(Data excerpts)
<<<<

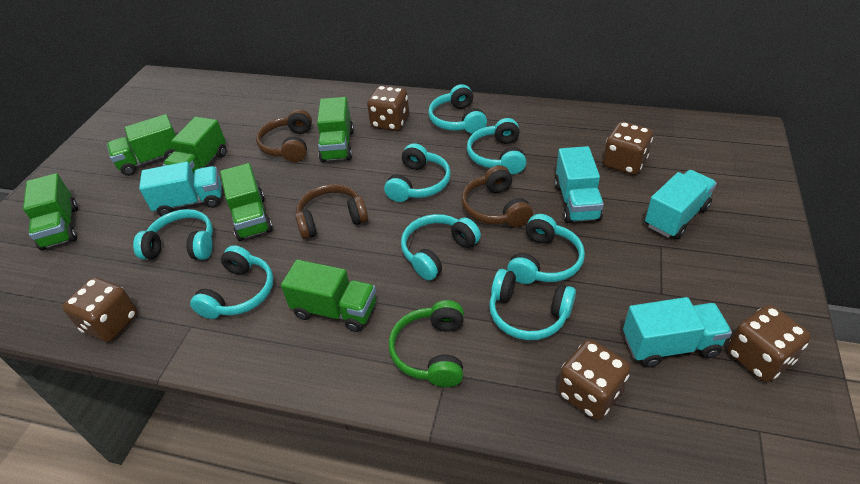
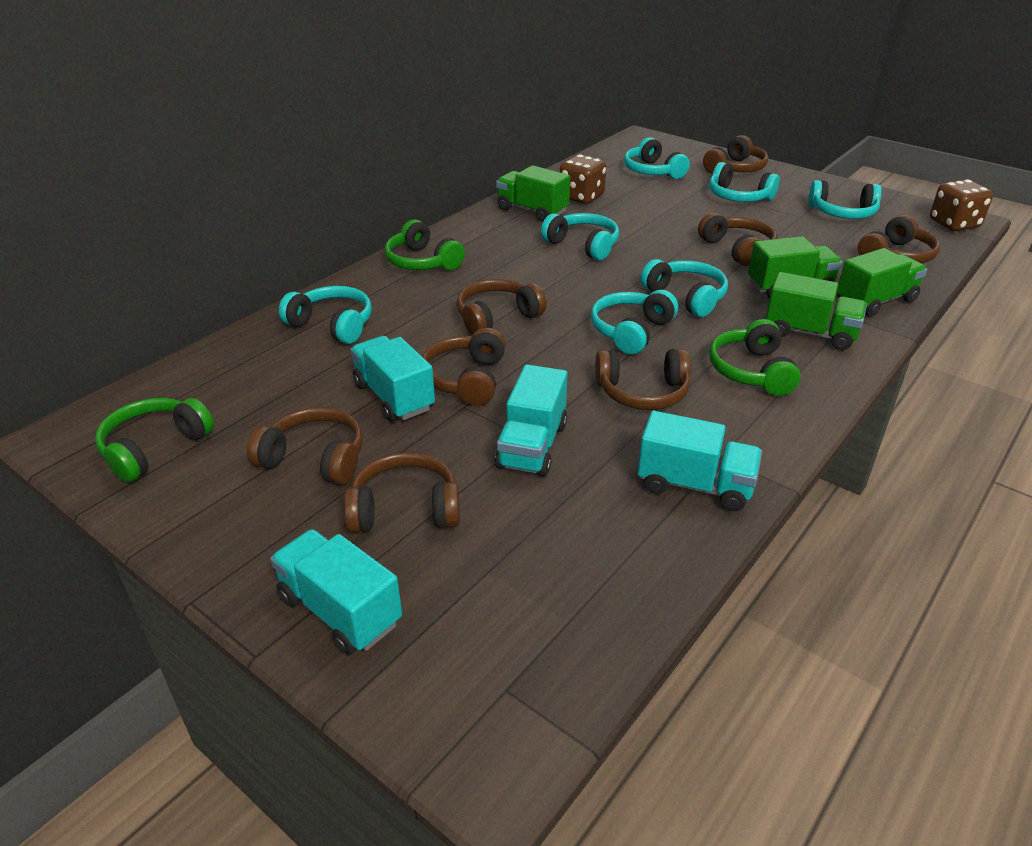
brown dice: 5 -> 2
brown headphones: 3 -> 8
green headphones: 1 -> 3
green truck: 6 -> 4
turquoise headphones: 8 -> 7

>>>>

_Task brief_: Leave the pictures out and print every record exactly.

_Problem solution_:
brown dice: 5 -> 2
brown headphones: 3 -> 8
green headphones: 1 -> 3
green truck: 6 -> 4
turquoise headphones: 8 -> 7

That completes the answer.